▶ **Consigne**:
Pouvez-vous restituer sous forme de liste JSON de chaînes, à raison d'une chaîne par ligne et sans les lignes vides, les entrées ci-dessous en partant de la ligne qui contient "sibling (656, 420)" et en terminant par celle qui contient "slender (758, 182)" ?

▶ **Données à utiliser**:
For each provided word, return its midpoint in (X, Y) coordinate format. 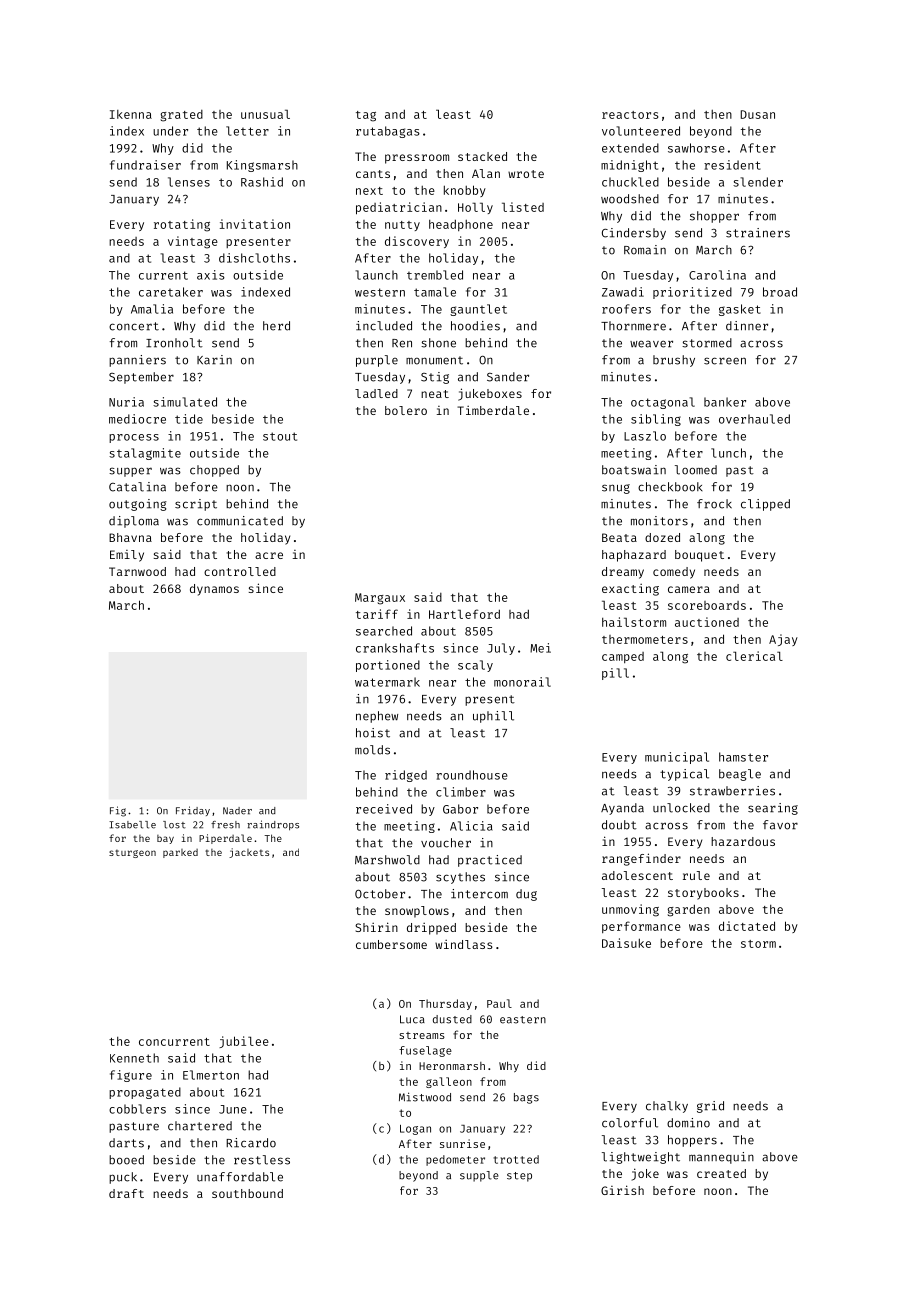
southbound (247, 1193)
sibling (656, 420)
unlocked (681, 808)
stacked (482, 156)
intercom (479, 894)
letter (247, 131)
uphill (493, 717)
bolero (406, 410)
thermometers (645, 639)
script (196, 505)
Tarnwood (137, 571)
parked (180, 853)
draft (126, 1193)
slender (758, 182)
==
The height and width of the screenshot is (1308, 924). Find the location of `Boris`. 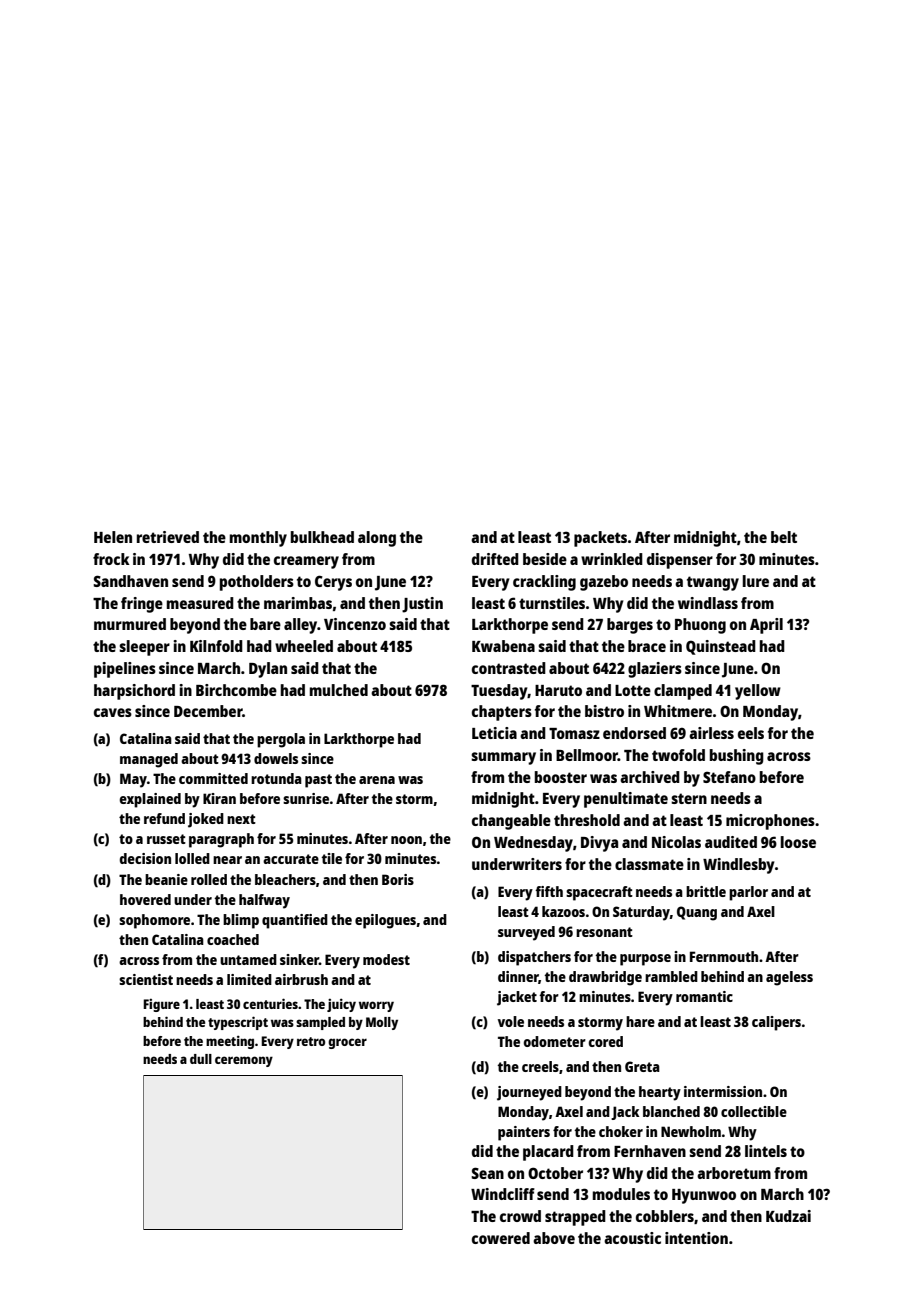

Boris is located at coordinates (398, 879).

▶ **Tâche réalisée**:
[
  "sibling (656, 420)",
  "unlocked (681, 808)",
  "stacked (482, 156)",
  "intercom (479, 894)",
  "letter (247, 131)",
  "uphill (493, 717)",
  "bolero (406, 410)",
  "thermometers (645, 639)",
  "script (196, 505)",
  "Tarnwood (137, 571)",
  "parked (180, 853)",
  "draft (126, 1193)",
  "slender (758, 182)"
]